Set exercise =
Copy the lines character for character, from the very first line through the line holding "blue cross at (200, 108): moved", with both of those lines included.

Provided data =
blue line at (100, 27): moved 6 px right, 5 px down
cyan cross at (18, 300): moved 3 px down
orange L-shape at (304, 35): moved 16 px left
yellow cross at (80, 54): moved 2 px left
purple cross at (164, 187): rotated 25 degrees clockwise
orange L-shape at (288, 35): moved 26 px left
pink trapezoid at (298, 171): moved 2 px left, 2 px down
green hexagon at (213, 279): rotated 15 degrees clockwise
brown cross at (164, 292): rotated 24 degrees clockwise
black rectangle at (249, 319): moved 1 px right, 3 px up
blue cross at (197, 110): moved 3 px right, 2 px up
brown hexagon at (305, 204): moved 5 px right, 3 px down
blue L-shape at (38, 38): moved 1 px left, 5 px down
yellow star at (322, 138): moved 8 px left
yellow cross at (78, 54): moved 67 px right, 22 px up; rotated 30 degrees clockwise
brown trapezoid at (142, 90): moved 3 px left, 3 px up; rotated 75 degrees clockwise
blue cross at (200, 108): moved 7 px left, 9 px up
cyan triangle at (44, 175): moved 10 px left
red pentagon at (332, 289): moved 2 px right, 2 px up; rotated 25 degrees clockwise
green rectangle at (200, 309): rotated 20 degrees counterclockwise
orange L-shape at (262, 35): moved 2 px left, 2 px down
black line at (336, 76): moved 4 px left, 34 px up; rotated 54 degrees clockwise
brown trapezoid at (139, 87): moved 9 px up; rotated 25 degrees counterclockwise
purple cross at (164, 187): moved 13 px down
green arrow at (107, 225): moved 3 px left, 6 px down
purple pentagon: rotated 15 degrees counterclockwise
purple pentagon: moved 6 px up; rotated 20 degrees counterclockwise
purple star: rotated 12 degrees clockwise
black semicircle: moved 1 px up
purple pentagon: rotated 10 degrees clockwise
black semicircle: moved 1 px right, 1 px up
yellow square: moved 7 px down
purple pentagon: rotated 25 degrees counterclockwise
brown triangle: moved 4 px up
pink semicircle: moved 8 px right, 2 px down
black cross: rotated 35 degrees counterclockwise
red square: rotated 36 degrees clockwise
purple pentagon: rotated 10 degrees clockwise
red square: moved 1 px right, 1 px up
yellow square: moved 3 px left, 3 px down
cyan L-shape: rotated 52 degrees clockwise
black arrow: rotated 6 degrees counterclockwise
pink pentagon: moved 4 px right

Answer to this problem =
blue line at (100, 27): moved 6 px right, 5 px down
cyan cross at (18, 300): moved 3 px down
orange L-shape at (304, 35): moved 16 px left
yellow cross at (80, 54): moved 2 px left
purple cross at (164, 187): rotated 25 degrees clockwise
orange L-shape at (288, 35): moved 26 px left
pink trapezoid at (298, 171): moved 2 px left, 2 px down
green hexagon at (213, 279): rotated 15 degrees clockwise
brown cross at (164, 292): rotated 24 degrees clockwise
black rectangle at (249, 319): moved 1 px right, 3 px up
blue cross at (197, 110): moved 3 px right, 2 px up
brown hexagon at (305, 204): moved 5 px right, 3 px down
blue L-shape at (38, 38): moved 1 px left, 5 px down
yellow star at (322, 138): moved 8 px left
yellow cross at (78, 54): moved 67 px right, 22 px up; rotated 30 degrees clockwise
brown trapezoid at (142, 90): moved 3 px left, 3 px up; rotated 75 degrees clockwise
blue cross at (200, 108): moved 7 px left, 9 px up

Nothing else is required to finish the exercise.